=== Task to complete ===
When you repeat the records, keep every word exact and drop each picture.

━━━ Data provided ━━━

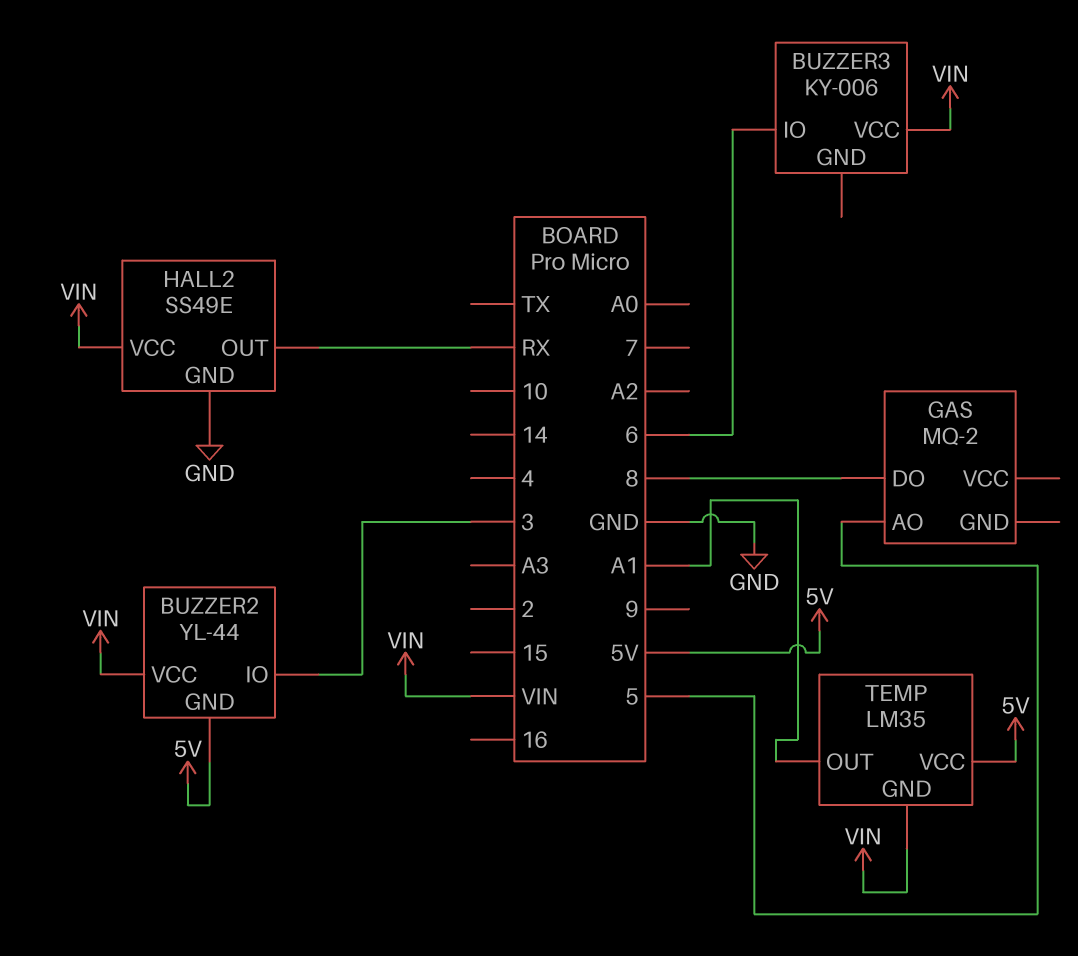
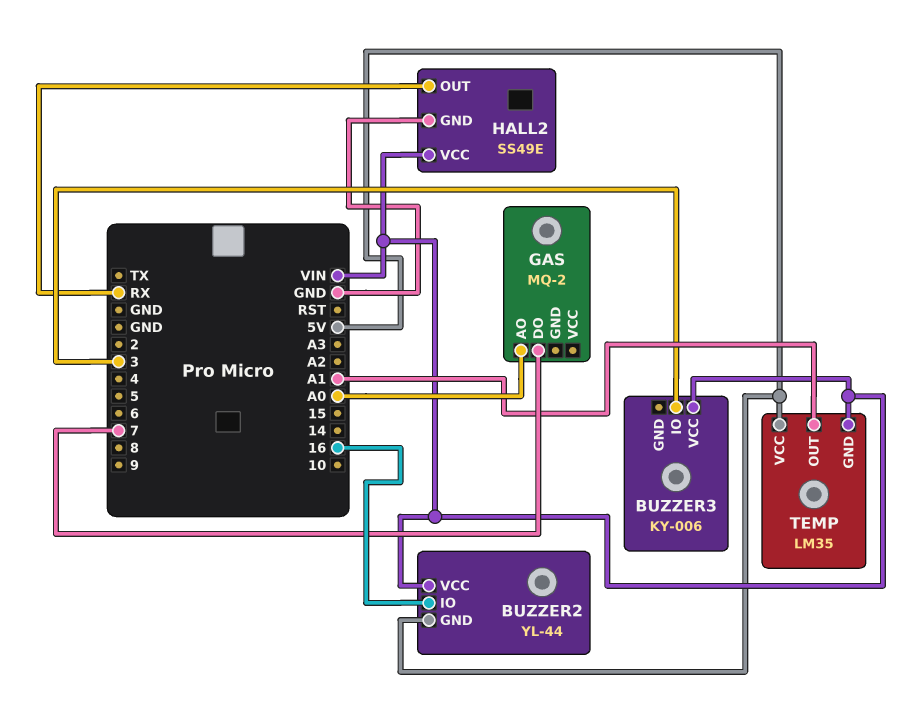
BUZZER2 pin IO: 3 -> 16
BUZZER3 pin IO: 6 -> 3
GAS pin AO: 5 -> A0
GAS pin DO: 8 -> 7

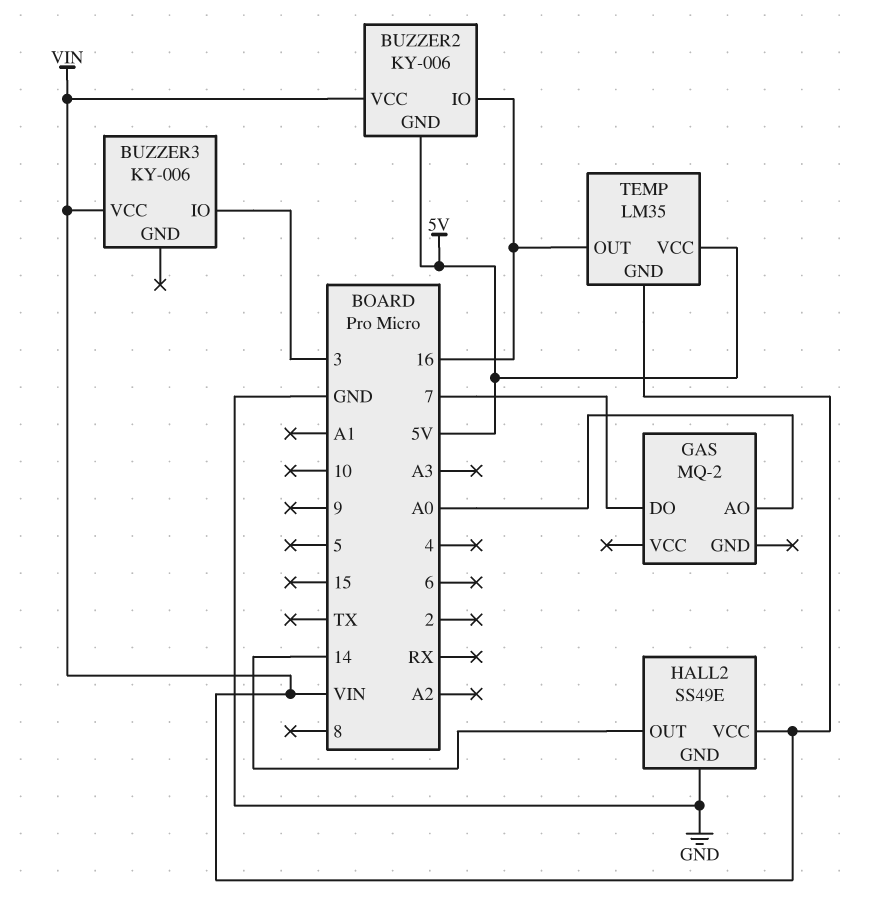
BUZZER2: YL-44 -> KY-006
HALL2 pin OUT: RX -> 14
TEMP pin OUT: A1 -> 16

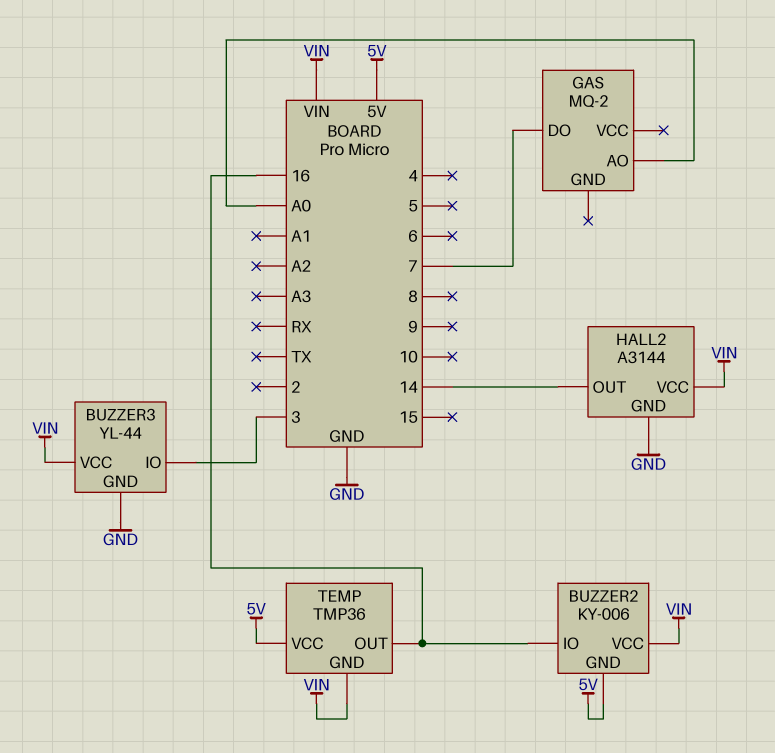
BUZZER3: KY-006 -> YL-44
BUZZER3 pin GND: none -> GND
HALL2: SS49E -> A3144
TEMP: LM35 -> TMP36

━━━

=== Exercise answer ===
BUZZER2 pin IO: 3 -> 16
BUZZER3 pin IO: 6 -> 3
GAS pin AO: 5 -> A0
GAS pin DO: 8 -> 7

BUZZER2: YL-44 -> KY-006
HALL2 pin OUT: RX -> 14
TEMP pin OUT: A1 -> 16

BUZZER3: KY-006 -> YL-44
BUZZER3 pin GND: none -> GND
HALL2: SS49E -> A3144
TEMP: LM35 -> TMP36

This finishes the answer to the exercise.